PROBLEM TO WORK ON | Gather every line in the records below that contains the string "autoBeamOff" and copy each one in full.

GIVEN DATA |
-------

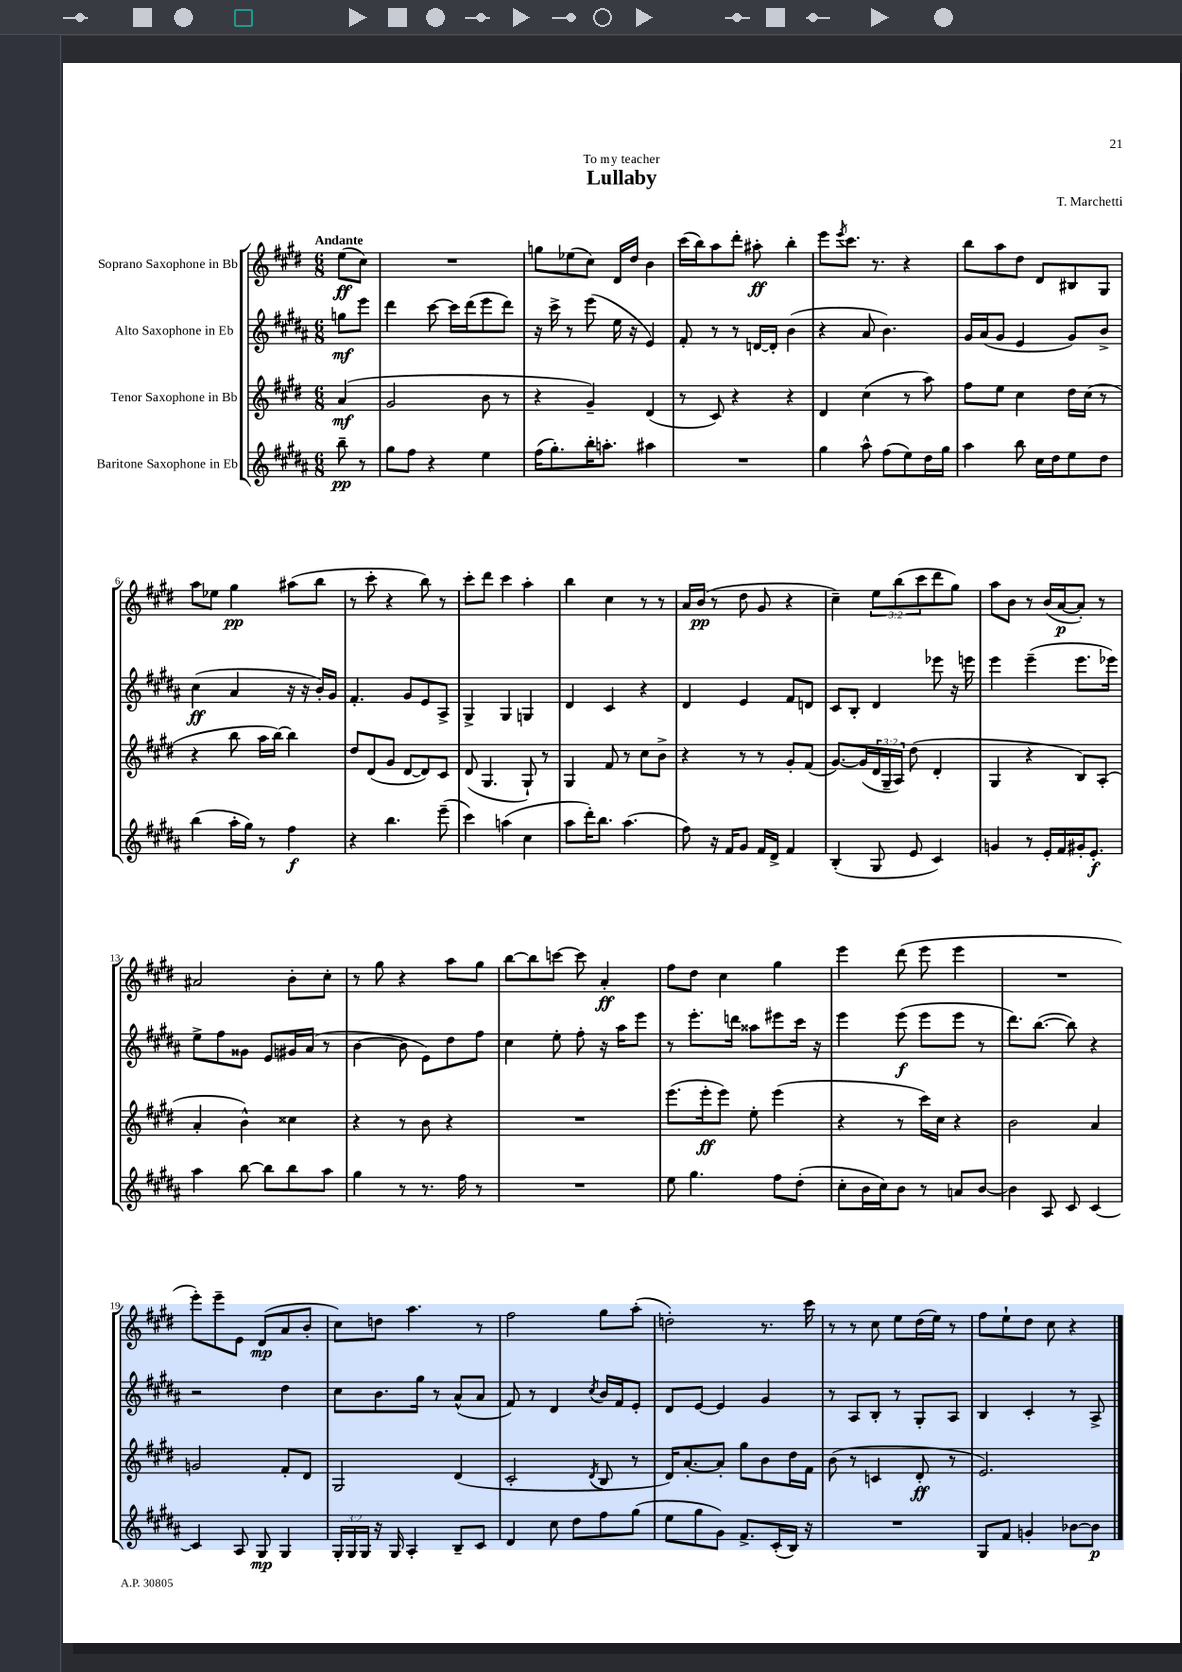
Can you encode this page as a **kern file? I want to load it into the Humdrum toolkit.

-------

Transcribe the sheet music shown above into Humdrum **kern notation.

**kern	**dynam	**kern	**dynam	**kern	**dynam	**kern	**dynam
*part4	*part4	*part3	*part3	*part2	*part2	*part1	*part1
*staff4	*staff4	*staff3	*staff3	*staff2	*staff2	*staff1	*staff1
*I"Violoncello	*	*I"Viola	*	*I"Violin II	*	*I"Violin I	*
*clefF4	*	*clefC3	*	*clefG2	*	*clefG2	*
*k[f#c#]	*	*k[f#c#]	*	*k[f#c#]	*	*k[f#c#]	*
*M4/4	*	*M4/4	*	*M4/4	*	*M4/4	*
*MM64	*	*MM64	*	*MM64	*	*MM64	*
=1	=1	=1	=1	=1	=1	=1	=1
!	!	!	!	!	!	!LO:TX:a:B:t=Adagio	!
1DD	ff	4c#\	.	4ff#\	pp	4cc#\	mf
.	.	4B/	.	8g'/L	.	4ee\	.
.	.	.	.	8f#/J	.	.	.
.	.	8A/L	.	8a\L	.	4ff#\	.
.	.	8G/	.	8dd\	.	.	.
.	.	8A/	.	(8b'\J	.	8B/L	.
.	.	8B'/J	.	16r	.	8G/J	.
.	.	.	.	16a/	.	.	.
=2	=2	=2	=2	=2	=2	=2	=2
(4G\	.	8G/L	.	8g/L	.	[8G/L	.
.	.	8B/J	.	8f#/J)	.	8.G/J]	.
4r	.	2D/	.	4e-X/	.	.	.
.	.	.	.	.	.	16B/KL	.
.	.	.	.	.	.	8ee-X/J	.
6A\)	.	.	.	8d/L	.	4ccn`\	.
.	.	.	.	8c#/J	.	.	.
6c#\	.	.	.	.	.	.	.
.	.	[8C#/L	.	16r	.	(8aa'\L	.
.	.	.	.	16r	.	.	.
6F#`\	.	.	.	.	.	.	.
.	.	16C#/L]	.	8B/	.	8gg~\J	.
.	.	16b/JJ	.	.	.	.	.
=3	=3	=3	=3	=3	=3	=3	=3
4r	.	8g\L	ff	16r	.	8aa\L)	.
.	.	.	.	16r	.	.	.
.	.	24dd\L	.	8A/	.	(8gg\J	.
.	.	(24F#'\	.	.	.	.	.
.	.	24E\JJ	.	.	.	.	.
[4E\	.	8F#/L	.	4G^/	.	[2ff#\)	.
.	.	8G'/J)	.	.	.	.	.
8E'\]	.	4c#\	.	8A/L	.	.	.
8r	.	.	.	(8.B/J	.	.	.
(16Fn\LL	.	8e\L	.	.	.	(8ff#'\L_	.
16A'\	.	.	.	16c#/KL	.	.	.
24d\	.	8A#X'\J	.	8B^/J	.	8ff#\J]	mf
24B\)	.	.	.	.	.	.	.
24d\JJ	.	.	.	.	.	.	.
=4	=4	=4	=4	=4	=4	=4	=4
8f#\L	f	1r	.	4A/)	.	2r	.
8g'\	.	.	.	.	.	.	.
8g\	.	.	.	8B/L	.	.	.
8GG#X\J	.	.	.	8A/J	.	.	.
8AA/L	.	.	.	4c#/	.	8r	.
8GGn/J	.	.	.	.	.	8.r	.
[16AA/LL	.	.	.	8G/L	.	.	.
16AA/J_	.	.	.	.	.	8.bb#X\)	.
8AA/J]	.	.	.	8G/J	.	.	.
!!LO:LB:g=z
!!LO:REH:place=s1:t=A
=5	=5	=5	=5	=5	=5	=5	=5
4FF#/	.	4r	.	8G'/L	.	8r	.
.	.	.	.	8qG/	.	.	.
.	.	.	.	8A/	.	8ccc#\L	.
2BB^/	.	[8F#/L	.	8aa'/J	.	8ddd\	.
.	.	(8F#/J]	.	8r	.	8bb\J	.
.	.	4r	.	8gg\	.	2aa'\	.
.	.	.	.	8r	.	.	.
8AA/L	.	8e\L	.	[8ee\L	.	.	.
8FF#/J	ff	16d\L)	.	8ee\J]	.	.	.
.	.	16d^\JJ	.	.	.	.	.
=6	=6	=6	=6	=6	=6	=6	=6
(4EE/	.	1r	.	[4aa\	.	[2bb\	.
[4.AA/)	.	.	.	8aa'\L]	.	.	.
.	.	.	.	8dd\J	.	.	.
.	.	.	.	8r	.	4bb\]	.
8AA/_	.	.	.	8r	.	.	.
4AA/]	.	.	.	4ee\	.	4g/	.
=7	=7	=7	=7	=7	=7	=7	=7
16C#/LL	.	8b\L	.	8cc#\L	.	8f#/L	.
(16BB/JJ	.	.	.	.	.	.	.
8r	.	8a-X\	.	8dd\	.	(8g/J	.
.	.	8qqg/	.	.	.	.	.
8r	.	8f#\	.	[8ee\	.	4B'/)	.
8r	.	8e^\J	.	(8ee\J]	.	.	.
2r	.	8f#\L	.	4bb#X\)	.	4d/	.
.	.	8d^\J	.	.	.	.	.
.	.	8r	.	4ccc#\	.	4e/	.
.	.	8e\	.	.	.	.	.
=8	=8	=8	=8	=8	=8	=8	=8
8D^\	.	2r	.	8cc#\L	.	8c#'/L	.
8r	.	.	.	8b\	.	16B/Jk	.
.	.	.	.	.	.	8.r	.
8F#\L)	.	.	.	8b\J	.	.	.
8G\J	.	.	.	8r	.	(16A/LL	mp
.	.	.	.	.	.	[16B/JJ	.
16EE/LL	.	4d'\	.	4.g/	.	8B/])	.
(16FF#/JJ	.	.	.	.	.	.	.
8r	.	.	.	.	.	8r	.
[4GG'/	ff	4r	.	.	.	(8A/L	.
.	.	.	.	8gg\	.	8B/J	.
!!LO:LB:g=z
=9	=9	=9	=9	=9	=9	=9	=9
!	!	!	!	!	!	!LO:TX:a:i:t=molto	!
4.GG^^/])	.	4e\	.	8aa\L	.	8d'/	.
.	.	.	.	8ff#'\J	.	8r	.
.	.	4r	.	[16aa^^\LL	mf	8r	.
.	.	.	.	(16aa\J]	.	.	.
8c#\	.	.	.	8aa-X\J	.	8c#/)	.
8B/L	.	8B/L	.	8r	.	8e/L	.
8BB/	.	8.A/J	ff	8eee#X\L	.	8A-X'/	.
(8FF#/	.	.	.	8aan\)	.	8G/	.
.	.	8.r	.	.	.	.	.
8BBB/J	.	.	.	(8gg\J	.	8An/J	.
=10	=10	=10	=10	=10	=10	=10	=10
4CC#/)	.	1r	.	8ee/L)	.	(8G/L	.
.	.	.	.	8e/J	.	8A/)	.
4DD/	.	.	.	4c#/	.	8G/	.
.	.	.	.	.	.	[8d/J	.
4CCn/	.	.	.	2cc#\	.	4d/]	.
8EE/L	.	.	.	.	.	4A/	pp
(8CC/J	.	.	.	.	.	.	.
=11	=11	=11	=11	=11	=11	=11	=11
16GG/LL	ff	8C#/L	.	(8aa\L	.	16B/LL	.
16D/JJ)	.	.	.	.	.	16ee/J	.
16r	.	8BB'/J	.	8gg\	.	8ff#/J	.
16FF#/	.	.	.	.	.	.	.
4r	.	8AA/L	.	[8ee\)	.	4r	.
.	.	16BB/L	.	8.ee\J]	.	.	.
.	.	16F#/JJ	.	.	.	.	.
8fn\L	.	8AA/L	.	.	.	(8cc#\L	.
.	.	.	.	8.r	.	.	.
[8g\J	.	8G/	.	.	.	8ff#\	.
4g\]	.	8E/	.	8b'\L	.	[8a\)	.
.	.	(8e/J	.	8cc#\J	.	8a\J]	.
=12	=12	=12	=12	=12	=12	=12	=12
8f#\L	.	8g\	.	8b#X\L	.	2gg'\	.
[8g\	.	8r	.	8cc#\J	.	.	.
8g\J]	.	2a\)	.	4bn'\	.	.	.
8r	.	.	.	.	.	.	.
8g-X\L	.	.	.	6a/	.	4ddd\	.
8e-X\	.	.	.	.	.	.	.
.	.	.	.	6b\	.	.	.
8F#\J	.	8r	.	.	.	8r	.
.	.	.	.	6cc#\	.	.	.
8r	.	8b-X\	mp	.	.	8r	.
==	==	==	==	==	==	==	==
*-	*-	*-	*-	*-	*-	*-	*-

-------

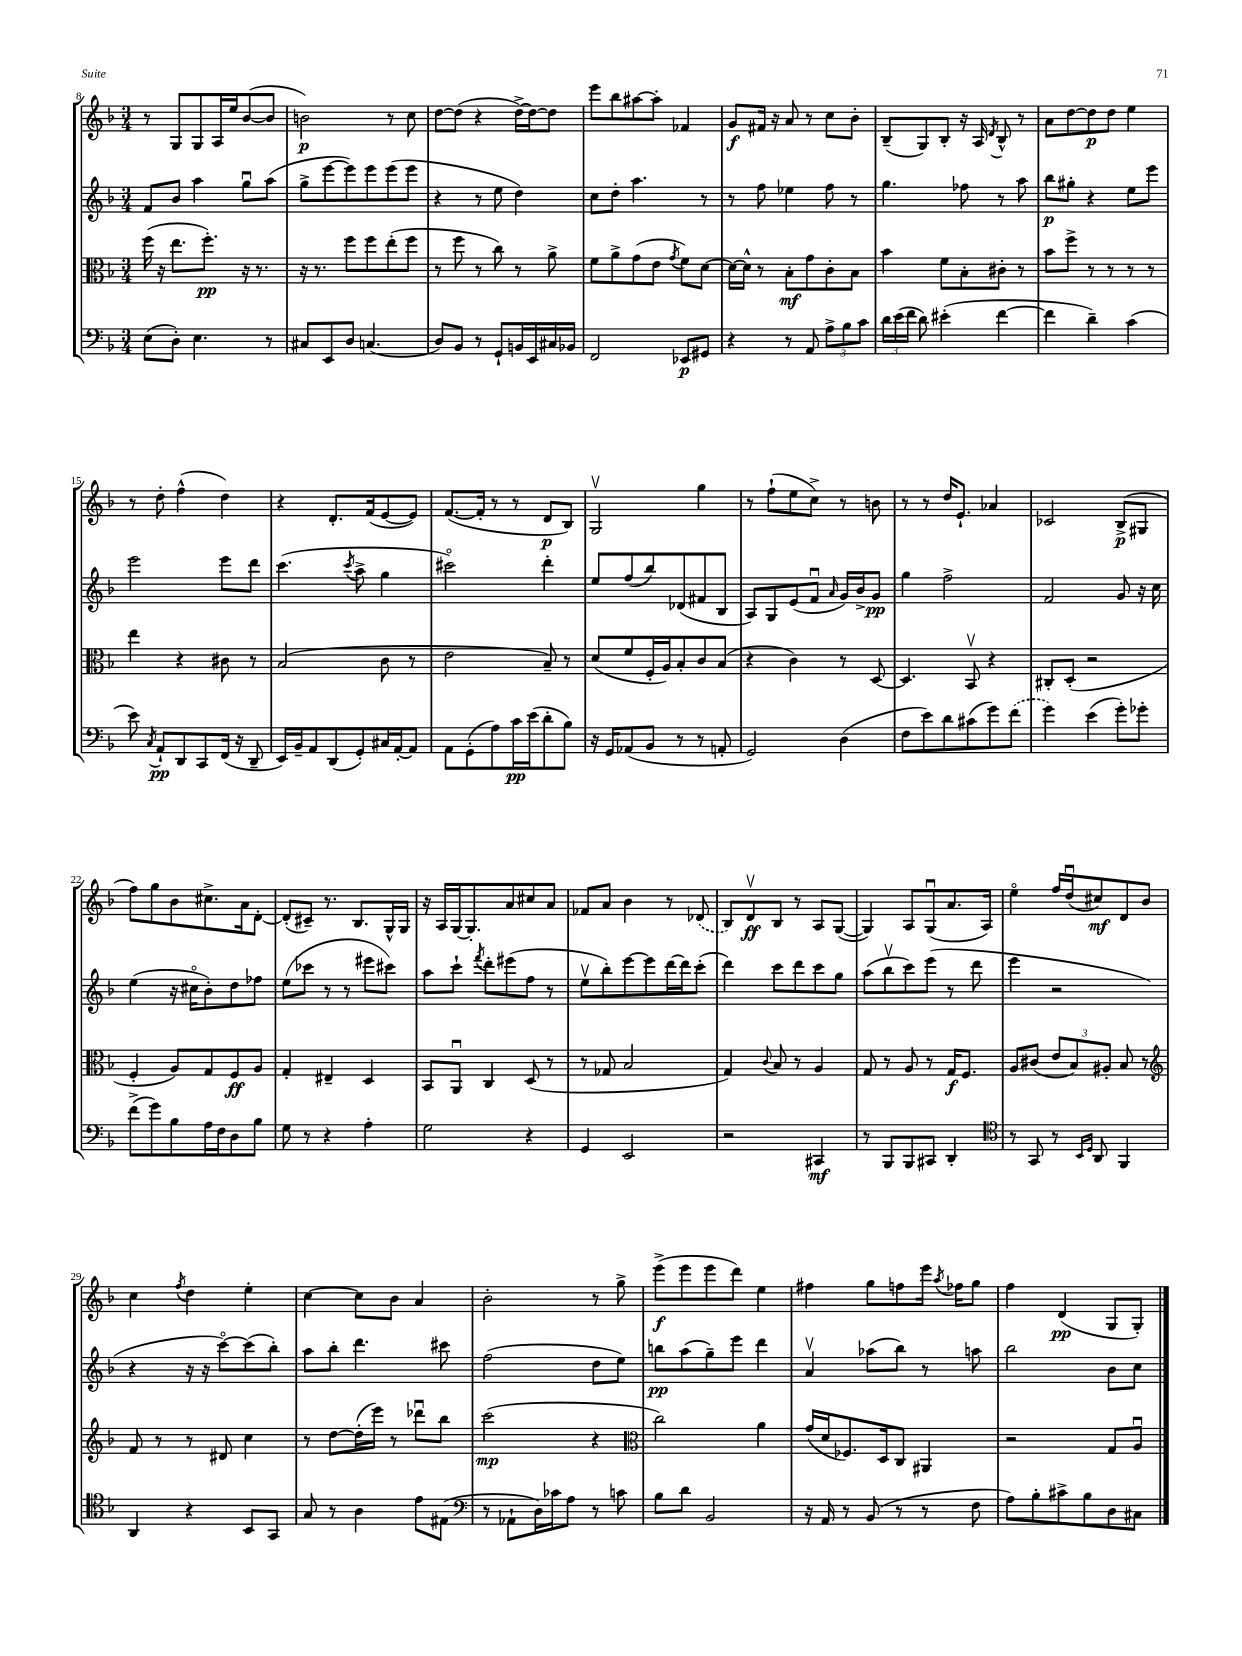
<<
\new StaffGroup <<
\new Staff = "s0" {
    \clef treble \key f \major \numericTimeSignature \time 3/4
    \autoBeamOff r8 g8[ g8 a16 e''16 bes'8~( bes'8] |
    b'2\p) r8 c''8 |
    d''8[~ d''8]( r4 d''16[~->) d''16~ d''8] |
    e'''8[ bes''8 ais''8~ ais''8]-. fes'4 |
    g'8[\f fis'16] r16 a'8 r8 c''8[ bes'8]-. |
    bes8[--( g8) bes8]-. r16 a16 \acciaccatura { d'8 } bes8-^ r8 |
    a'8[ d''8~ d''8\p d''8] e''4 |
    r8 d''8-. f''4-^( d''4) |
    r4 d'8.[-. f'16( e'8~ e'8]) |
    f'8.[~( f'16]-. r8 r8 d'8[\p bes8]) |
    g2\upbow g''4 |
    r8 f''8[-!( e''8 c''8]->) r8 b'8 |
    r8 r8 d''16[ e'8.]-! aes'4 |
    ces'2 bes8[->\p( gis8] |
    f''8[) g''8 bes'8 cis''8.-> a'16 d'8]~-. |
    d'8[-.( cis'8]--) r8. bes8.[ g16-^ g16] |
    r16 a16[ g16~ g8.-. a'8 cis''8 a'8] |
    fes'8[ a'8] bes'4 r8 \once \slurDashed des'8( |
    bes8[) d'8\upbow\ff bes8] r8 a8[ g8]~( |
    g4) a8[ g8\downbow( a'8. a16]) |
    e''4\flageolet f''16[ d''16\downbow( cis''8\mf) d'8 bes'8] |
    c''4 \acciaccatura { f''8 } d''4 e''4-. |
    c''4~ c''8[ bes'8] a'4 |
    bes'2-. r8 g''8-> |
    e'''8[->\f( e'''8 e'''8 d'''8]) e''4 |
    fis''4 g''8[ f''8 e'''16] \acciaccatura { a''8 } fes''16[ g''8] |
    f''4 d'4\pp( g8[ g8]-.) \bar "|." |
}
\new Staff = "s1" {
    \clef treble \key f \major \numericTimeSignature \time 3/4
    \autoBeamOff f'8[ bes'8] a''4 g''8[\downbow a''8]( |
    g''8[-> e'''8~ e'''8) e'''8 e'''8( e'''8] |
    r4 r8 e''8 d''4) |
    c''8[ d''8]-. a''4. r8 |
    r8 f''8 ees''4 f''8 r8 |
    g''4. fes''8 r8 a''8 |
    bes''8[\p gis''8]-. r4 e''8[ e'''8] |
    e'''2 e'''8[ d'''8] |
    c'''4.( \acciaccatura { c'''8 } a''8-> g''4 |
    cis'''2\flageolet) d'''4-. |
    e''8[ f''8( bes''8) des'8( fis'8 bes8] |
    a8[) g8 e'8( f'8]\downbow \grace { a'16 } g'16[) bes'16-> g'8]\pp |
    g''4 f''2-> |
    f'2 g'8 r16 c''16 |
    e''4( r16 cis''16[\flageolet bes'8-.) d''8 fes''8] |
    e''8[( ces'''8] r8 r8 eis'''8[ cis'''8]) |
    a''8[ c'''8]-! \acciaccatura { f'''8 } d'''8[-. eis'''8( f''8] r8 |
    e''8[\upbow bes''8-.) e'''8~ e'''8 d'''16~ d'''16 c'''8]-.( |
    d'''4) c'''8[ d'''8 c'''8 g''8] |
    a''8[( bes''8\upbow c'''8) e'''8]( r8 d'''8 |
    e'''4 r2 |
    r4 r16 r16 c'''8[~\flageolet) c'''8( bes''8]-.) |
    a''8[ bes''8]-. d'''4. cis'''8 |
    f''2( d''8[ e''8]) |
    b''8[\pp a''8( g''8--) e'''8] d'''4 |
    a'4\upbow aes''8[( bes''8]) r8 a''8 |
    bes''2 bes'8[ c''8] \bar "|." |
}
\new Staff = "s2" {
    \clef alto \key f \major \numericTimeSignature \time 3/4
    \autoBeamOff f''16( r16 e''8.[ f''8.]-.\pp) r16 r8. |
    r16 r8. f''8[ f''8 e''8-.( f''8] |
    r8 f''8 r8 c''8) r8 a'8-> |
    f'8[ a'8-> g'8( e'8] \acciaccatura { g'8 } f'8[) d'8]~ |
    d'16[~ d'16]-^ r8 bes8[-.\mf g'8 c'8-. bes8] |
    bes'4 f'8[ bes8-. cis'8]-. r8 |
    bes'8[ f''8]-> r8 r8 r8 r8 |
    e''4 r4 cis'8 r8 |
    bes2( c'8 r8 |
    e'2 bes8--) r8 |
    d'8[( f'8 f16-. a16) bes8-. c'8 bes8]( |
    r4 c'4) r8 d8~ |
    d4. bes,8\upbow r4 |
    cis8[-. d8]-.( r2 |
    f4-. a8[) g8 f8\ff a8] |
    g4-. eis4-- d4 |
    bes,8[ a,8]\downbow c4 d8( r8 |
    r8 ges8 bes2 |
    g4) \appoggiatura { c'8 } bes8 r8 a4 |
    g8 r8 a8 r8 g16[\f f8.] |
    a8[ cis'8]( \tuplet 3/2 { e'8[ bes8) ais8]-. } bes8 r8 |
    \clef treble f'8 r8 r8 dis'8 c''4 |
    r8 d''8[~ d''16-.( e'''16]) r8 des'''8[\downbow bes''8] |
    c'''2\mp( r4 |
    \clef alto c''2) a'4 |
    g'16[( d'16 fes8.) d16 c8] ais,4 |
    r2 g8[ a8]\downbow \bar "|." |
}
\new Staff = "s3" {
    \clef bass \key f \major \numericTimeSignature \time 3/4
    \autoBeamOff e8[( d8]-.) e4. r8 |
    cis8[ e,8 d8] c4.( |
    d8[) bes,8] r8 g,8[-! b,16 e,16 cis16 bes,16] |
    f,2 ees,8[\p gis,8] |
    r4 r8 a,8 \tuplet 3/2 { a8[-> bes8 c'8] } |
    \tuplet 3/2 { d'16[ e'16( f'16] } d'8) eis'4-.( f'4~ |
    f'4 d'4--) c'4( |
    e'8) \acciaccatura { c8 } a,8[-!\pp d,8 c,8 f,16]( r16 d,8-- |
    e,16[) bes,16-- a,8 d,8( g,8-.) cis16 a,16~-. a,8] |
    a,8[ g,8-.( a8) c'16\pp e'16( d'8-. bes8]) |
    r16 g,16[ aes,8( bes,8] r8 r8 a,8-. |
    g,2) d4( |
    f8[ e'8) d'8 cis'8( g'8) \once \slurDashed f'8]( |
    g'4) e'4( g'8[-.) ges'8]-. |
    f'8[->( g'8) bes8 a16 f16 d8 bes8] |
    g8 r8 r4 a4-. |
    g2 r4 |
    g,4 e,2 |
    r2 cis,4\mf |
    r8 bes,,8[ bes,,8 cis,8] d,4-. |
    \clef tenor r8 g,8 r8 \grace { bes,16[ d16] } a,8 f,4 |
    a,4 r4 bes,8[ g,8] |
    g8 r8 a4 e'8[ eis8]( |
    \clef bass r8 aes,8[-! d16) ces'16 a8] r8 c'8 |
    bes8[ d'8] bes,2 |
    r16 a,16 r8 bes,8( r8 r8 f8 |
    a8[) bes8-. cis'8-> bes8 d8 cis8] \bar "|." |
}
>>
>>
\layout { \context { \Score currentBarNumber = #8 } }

-------

WORKED ANSWER |
    \autoBeamOff r8 g8[ g8 a16 e''16 bes'8~( bes'8] |
    \autoBeamOff f'8[ bes'8] a''4 g''8[\downbow a''8]( |
    \autoBeamOff f''16( r16 e''8.[ f''8.]-.\pp) r16 r8. |
    \autoBeamOff e8[( d8]-.) e4. r8 |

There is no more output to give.